▶ Items listed in a dataset
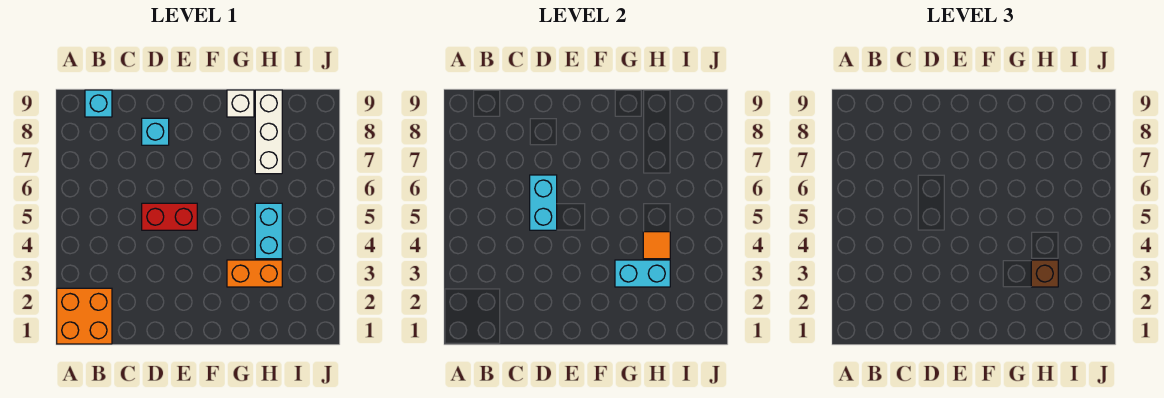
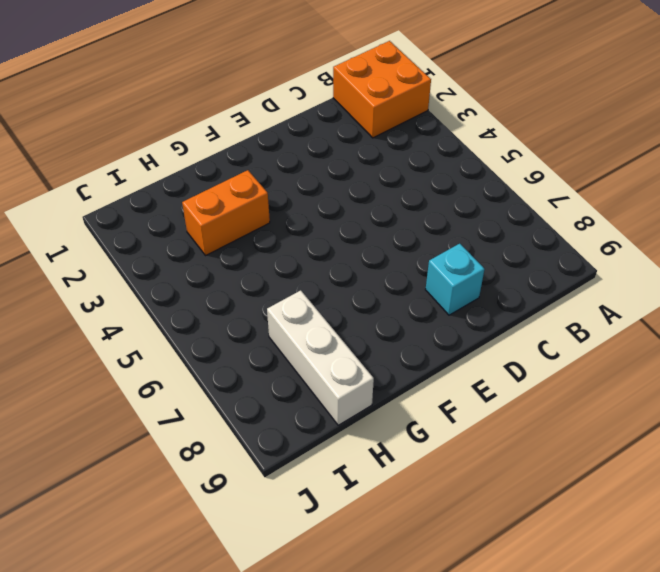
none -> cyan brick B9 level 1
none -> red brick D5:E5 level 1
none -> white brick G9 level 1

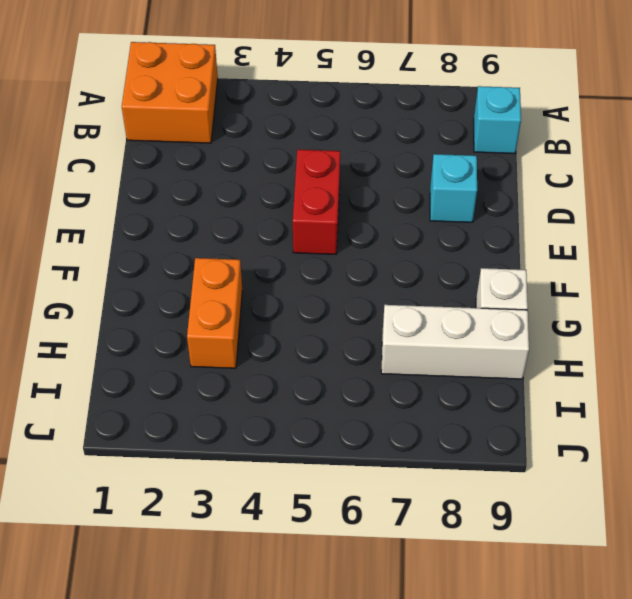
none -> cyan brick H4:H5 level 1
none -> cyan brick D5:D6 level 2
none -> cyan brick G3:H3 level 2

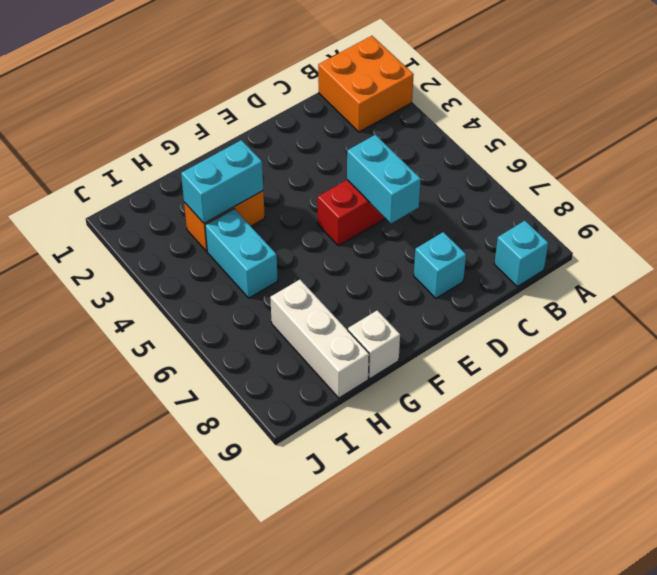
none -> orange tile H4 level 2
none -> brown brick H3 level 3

▶ TASK TO COMPLETE
The images are to be left out while the entries are written out exactly.

▶ COMPLETED TASK
none -> cyan brick B9 level 1
none -> red brick D5:E5 level 1
none -> white brick G9 level 1

none -> cyan brick H4:H5 level 1
none -> cyan brick D5:D6 level 2
none -> cyan brick G3:H3 level 2

none -> orange tile H4 level 2
none -> brown brick H3 level 3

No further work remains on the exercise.